Problem description: What you return should match the data below exactly, with no pictures in it.

Exercise data:
__________
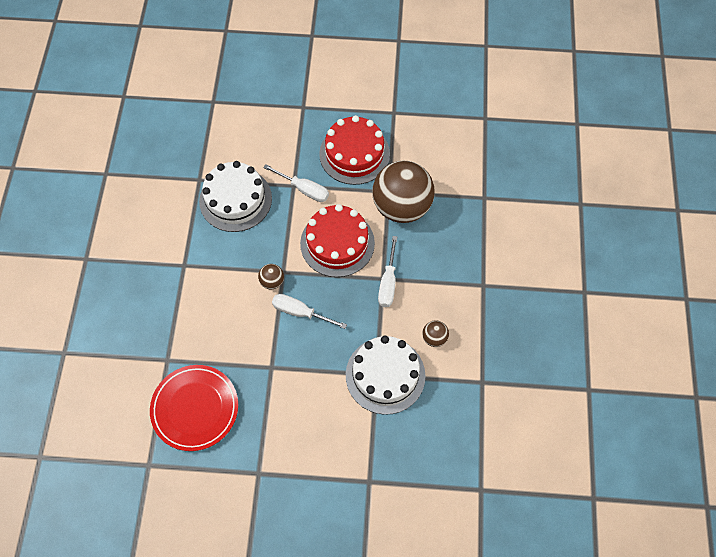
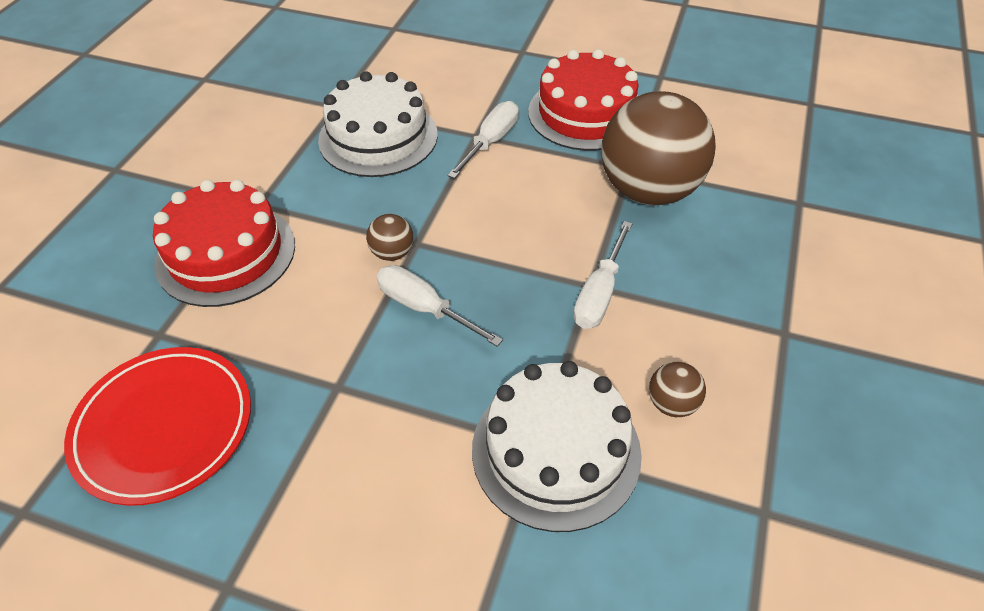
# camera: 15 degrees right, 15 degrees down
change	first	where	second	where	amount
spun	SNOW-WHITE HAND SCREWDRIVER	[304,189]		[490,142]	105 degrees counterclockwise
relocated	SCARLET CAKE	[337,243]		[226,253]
__________
Written response:
# camera: 15 degrees right, 15 degrees down
change	first	where	second	where	amount
spun	SNOW-WHITE HAND SCREWDRIVER	[304,189]		[490,142]	105 degrees counterclockwise
relocated	SCARLET CAKE	[337,243]		[226,253]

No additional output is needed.